What you are asked to do:
Output, word for word, the lines of this listing that fall between the line with "(563, 186) = (439, 240): red" and the line with "(602, 448) = (182, 410): purple jar -> none", counting both of those lines, and no others.

Provided records:
Segment Open

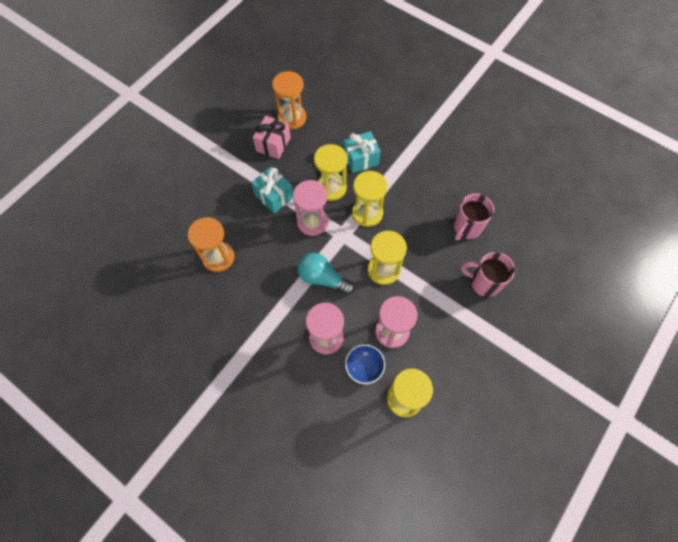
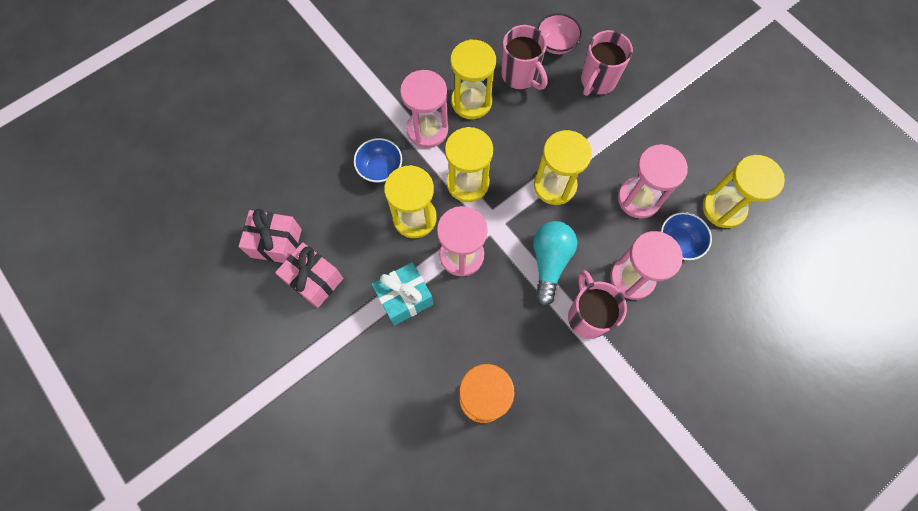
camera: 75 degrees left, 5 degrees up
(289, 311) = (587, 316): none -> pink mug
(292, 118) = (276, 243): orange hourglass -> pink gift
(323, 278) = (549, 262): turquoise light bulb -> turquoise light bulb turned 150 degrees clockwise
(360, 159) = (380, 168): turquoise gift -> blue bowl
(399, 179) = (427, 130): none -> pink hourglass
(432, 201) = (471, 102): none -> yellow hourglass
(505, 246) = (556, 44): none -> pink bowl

Segment Closed
Segment Open

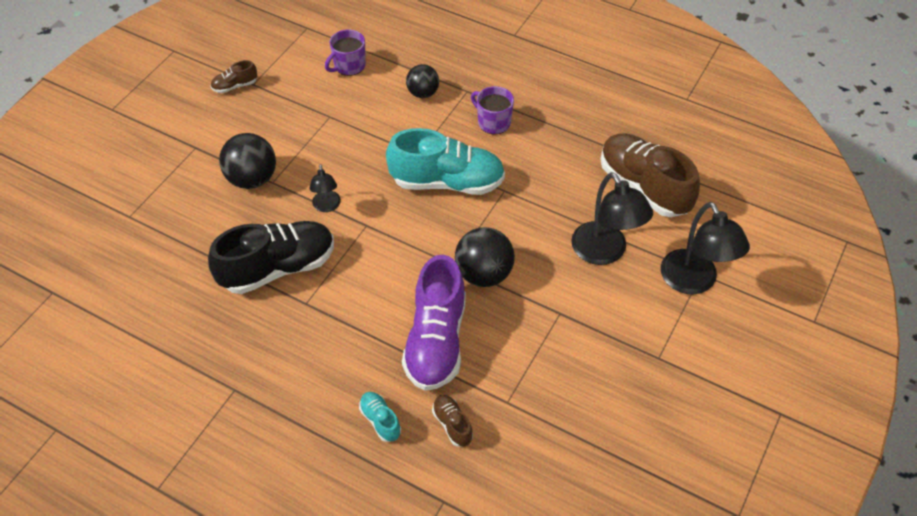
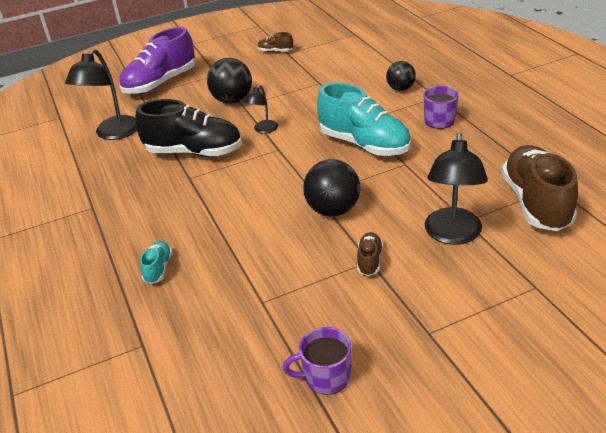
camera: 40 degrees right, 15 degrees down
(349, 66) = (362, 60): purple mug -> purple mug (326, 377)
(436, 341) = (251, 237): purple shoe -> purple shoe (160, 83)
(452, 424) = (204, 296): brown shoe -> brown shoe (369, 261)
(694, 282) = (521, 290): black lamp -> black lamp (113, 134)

Segment Closed
Segment Open

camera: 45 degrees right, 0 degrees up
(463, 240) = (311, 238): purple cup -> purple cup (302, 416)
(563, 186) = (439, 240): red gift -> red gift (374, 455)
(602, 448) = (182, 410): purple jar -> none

Segment Closed

Answer to the exercise:
(563, 186) = (439, 240): red gift -> red gift (374, 455)
(602, 448) = (182, 410): purple jar -> none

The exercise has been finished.